DIRECTION: Please set out every line of these records as a Markdown table, leaving out blank lines, with the columns Row and Record line.

RECORD EXCERPTS:
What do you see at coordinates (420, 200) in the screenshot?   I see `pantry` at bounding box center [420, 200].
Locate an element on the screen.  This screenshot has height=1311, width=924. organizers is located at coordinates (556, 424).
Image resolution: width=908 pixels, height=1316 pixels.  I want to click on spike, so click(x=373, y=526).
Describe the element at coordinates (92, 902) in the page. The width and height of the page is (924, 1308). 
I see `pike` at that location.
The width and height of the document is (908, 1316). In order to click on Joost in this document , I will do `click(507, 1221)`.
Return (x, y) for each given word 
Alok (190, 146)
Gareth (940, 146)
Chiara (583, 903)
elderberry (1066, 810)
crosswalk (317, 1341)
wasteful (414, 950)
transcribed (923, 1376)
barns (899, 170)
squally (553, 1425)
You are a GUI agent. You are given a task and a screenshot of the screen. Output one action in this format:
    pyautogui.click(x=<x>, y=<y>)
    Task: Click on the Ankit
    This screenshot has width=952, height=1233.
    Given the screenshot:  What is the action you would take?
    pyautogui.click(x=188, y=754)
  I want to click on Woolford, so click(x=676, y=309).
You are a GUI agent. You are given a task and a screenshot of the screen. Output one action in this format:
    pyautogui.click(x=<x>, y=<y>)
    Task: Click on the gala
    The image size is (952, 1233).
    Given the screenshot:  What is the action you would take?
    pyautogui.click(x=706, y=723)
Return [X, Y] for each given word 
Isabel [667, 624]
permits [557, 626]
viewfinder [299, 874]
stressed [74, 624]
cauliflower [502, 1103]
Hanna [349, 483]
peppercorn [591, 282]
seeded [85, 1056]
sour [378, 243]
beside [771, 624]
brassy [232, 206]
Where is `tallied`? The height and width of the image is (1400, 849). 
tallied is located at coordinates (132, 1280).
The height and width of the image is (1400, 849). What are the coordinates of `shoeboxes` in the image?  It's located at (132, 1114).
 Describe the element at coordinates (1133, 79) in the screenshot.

RESULT:
| Row | Record line |
|---|---|
| 1 | What do you see at coordinates (420, 200) in the screenshot?   I see `pantry` at bounding box center [420, 200]. |
| 2 | Locate an element on the screen.  This screenshot has height=1311, width=924. organizers is located at coordinates (556, 424). |
| 3 | Image resolution: width=908 pixels, height=1316 pixels.  I want to click on spike, so click(x=373, y=526). |
| 4 | Describe the element at coordinates (92, 902) in the page. The width and height of the page is (924, 1308).  |
| 5 | I see `pike` at that location. |
| 6 | The width and height of the document is (908, 1316). In order to click on Joost in this document , I will do `click(507, 1221)`. |
| 7 | Return (x, y) for each given word  |
| 8 | Alok (190, 146) |
| 9 | Gareth (940, 146) |
| 10 | Chiara (583, 903) |
| 11 | elderberry (1066, 810) |
| 12 | crosswalk (317, 1341) |
| 13 | wasteful (414, 950) |
| 14 | transcribed (923, 1376) |
| 15 | barns (899, 170) |
| 16 | squally (553, 1425) |
| 17 | You are a GUI agent. You are given a task and a screenshot of the screen. Output one action in this format: |
| 18 |     pyautogui.click(x=<x>, y=<y>) |
| 19 |     Task: Click on the Ankit |
| 20 |     This screenshot has width=952, height=1233. |
| 21 |     Given the screenshot:  What is the action you would take? |
| 22 |     pyautogui.click(x=188, y=754) |
| 23 |   I want to click on Woolford, so click(x=676, y=309). |
| 24 | You are a GUI agent. You are given a task and a screenshot of the screen. Output one action in this format: |
| 25 |     pyautogui.click(x=<x>, y=<y>) |
| 26 |     Task: Click on the gala |
| 27 |     The image size is (952, 1233). |
| 28 |     Given the screenshot:  What is the action you would take? |
| 29 |     pyautogui.click(x=706, y=723) |
| 30 | Return [X, Y] for each given word  |
| 31 | Isabel [667, 624] |
| 32 | permits [557, 626] |
| 33 | viewfinder [299, 874] |
| 34 | stressed [74, 624] |
| 35 | cauliflower [502, 1103] |
| 36 | Hanna [349, 483] |
| 37 | peppercorn [591, 282] |
| 38 | seeded [85, 1056] |
| 39 | sour [378, 243] |
| 40 | beside [771, 624] |
| 41 | brassy [232, 206] |
| 42 | Where is `tallied`? The height and width of the image is (1400, 849).  |
| 43 | tallied is located at coordinates (132, 1280). |
| 44 | The height and width of the image is (1400, 849). What are the coordinates of `shoeboxes` in the image?  It's located at (132, 1114). |
| 45 |  Describe the element at coordinates (1133, 79) in the screenshot. |